(ACTIVITY) Verbatim reproduction of the entries is required; images must be omitted.
◇ ◇ ◇
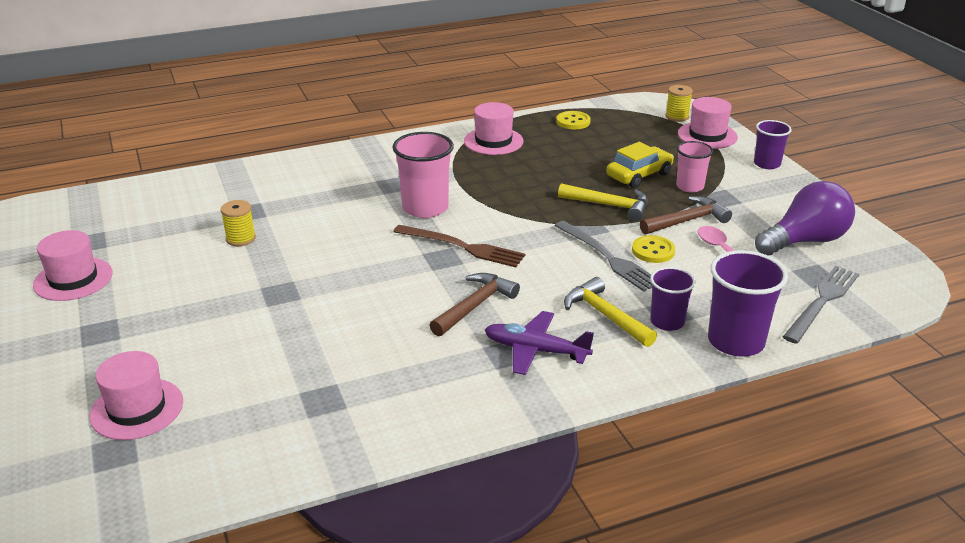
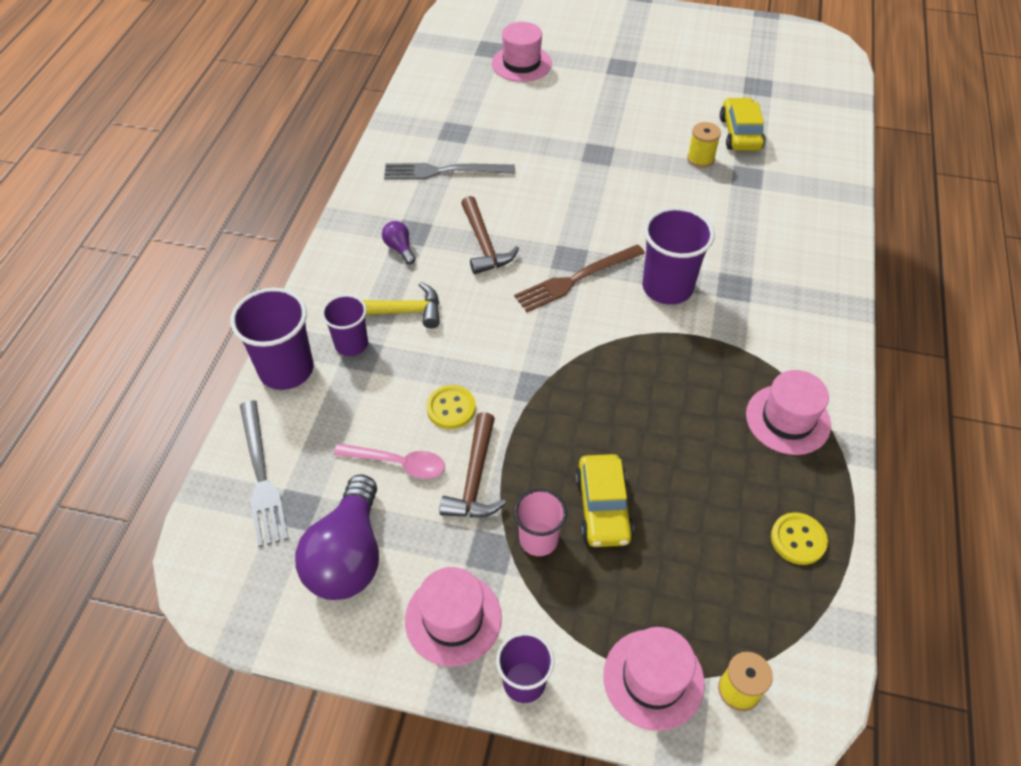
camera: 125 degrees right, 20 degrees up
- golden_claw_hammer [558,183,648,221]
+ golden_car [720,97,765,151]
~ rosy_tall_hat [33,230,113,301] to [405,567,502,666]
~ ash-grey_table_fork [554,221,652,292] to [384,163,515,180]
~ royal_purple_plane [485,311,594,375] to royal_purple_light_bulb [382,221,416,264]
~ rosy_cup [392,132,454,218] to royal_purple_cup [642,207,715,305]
◇ ◇ ◇
(PROBLEM SOLUTION)
camera: 125 degrees right, 20 degrees up
- golden_claw_hammer [558,183,648,221]
+ golden_car [720,97,765,151]
~ rosy_tall_hat [33,230,113,301] to [405,567,502,666]
~ ash-grey_table_fork [554,221,652,292] to [384,163,515,180]
~ royal_purple_plane [485,311,594,375] to royal_purple_light_bulb [382,221,416,264]
~ rosy_cup [392,132,454,218] to royal_purple_cup [642,207,715,305]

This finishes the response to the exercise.